◆ Problem to solve ◆
Your answer should hold every line of the records below that contains the string "star".

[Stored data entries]
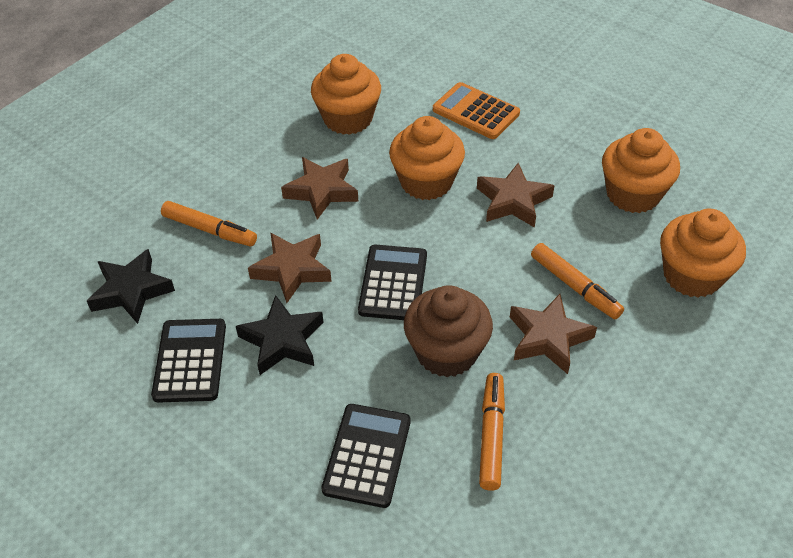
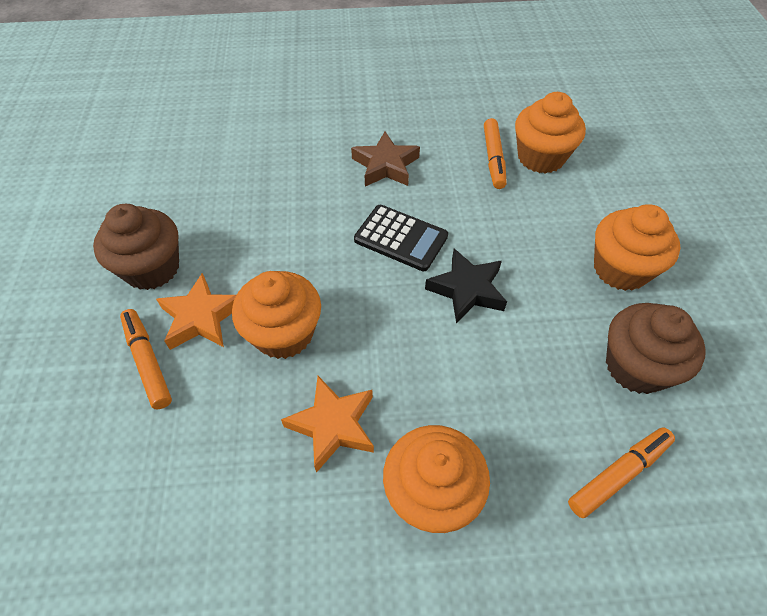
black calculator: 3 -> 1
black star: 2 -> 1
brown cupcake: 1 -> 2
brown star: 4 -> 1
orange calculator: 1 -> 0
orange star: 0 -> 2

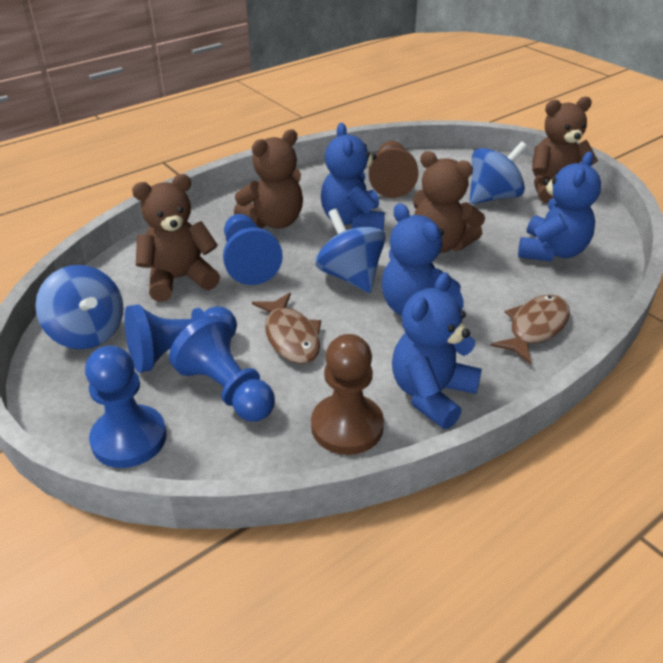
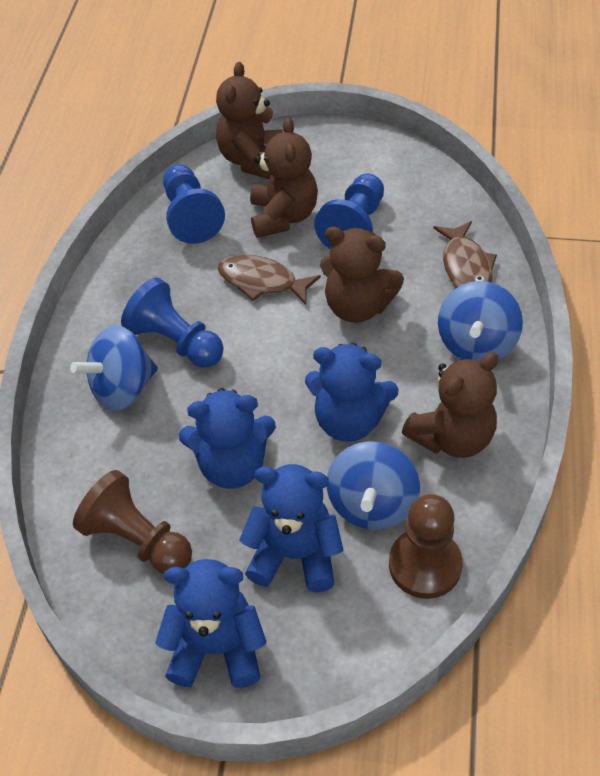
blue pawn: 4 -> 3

◆ Completed exercise ◆
black star: 2 -> 1
brown star: 4 -> 1
orange star: 0 -> 2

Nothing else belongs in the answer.